**The task**
Start at the first record below and retype through the last, exactly.
§
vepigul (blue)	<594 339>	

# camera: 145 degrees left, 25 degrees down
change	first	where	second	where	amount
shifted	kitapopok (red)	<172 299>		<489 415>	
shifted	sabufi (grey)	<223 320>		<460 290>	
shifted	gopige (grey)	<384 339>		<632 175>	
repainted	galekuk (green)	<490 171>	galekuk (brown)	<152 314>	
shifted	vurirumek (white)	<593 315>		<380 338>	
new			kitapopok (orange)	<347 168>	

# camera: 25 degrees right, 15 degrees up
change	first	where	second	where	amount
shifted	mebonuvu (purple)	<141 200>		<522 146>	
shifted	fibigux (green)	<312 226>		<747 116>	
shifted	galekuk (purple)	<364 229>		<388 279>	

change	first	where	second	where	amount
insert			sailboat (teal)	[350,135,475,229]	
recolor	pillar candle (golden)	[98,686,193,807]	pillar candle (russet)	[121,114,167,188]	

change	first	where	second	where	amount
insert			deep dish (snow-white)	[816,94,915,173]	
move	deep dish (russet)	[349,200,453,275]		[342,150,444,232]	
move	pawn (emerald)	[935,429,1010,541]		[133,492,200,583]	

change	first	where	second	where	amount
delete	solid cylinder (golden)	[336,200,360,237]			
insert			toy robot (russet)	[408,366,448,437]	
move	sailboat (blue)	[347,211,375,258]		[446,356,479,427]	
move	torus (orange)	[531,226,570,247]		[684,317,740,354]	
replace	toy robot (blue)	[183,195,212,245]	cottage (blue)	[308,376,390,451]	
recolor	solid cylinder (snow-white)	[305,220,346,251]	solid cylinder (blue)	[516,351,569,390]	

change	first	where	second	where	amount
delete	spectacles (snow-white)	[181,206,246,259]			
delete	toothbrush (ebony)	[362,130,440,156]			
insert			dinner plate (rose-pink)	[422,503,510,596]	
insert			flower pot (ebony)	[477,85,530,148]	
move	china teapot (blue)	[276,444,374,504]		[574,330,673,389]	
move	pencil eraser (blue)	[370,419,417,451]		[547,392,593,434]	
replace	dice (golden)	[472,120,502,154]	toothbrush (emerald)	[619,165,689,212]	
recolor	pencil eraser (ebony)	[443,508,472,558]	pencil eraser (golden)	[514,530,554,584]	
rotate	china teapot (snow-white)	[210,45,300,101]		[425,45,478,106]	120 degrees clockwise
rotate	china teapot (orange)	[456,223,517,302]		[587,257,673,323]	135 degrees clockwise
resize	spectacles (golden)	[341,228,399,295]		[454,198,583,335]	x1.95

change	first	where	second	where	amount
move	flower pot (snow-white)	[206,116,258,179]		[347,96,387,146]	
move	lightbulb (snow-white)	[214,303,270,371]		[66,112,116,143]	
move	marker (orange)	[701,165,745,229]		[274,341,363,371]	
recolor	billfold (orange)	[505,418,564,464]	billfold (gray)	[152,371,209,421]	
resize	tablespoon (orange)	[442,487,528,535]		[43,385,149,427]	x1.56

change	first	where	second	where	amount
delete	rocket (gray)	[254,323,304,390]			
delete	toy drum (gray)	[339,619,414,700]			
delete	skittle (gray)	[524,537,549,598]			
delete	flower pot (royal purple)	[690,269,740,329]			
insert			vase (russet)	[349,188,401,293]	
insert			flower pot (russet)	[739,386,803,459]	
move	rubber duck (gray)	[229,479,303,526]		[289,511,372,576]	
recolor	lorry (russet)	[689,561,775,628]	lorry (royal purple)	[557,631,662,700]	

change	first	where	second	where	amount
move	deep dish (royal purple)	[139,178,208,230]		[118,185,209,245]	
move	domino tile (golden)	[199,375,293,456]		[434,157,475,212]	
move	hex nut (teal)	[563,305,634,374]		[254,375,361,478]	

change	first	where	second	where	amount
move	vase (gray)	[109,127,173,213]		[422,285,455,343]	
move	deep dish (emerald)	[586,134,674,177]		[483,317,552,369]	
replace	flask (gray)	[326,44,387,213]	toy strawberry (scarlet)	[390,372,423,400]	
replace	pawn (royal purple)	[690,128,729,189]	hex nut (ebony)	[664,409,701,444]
§
**Response for this exercise**
vepigul (blue)	<594 339>	

# camera: 145 degrees left, 25 degrees down
change	first	where	second	where	amount
shifted	kitapopok (red)	<172 299>		<489 415>	
shifted	sabufi (grey)	<223 320>		<460 290>	
shifted	gopige (grey)	<384 339>		<632 175>	
repainted	galekuk (green)	<490 171>	galekuk (brown)	<152 314>	
shifted	vurirumek (white)	<593 315>		<380 338>	
new			kitapopok (orange)	<347 168>	

# camera: 25 degrees right, 15 degrees up
change	first	where	second	where	amount
shifted	mebonuvu (purple)	<141 200>		<522 146>	
shifted	fibigux (green)	<312 226>		<747 116>	
shifted	galekuk (purple)	<364 229>		<388 279>	

change	first	where	second	where	amount
insert			sailboat (teal)	[350,135,475,229]	
recolor	pillar candle (golden)	[98,686,193,807]	pillar candle (russet)	[121,114,167,188]	

change	first	where	second	where	amount
insert			deep dish (snow-white)	[816,94,915,173]	
move	deep dish (russet)	[349,200,453,275]		[342,150,444,232]	
move	pawn (emerald)	[935,429,1010,541]		[133,492,200,583]	

change	first	where	second	where	amount
delete	solid cylinder (golden)	[336,200,360,237]			
insert			toy robot (russet)	[408,366,448,437]	
move	sailboat (blue)	[347,211,375,258]		[446,356,479,427]	
move	torus (orange)	[531,226,570,247]		[684,317,740,354]	
replace	toy robot (blue)	[183,195,212,245]	cottage (blue)	[308,376,390,451]	
recolor	solid cylinder (snow-white)	[305,220,346,251]	solid cylinder (blue)	[516,351,569,390]	

change	first	where	second	where	amount
delete	spectacles (snow-white)	[181,206,246,259]			
delete	toothbrush (ebony)	[362,130,440,156]			
insert			dinner plate (rose-pink)	[422,503,510,596]	
insert			flower pot (ebony)	[477,85,530,148]	
move	china teapot (blue)	[276,444,374,504]		[574,330,673,389]	
move	pencil eraser (blue)	[370,419,417,451]		[547,392,593,434]	
replace	dice (golden)	[472,120,502,154]	toothbrush (emerald)	[619,165,689,212]	
recolor	pencil eraser (ebony)	[443,508,472,558]	pencil eraser (golden)	[514,530,554,584]	
rotate	china teapot (snow-white)	[210,45,300,101]		[425,45,478,106]	120 degrees clockwise
rotate	china teapot (orange)	[456,223,517,302]		[587,257,673,323]	135 degrees clockwise
resize	spectacles (golden)	[341,228,399,295]		[454,198,583,335]	x1.95

change	first	where	second	where	amount
move	flower pot (snow-white)	[206,116,258,179]		[347,96,387,146]	
move	lightbulb (snow-white)	[214,303,270,371]		[66,112,116,143]	
move	marker (orange)	[701,165,745,229]		[274,341,363,371]	
recolor	billfold (orange)	[505,418,564,464]	billfold (gray)	[152,371,209,421]	
resize	tablespoon (orange)	[442,487,528,535]		[43,385,149,427]	x1.56

change	first	where	second	where	amount
delete	rocket (gray)	[254,323,304,390]			
delete	toy drum (gray)	[339,619,414,700]			
delete	skittle (gray)	[524,537,549,598]			
delete	flower pot (royal purple)	[690,269,740,329]			
insert			vase (russet)	[349,188,401,293]	
insert			flower pot (russet)	[739,386,803,459]	
move	rubber duck (gray)	[229,479,303,526]		[289,511,372,576]	
recolor	lorry (russet)	[689,561,775,628]	lorry (royal purple)	[557,631,662,700]	

change	first	where	second	where	amount
move	deep dish (royal purple)	[139,178,208,230]		[118,185,209,245]	
move	domino tile (golden)	[199,375,293,456]		[434,157,475,212]	
move	hex nut (teal)	[563,305,634,374]		[254,375,361,478]	

change	first	where	second	where	amount
move	vase (gray)	[109,127,173,213]		[422,285,455,343]	
move	deep dish (emerald)	[586,134,674,177]		[483,317,552,369]	
replace	flask (gray)	[326,44,387,213]	toy strawberry (scarlet)	[390,372,423,400]	
replace	pawn (royal purple)	[690,128,729,189]	hex nut (ebony)	[664,409,701,444]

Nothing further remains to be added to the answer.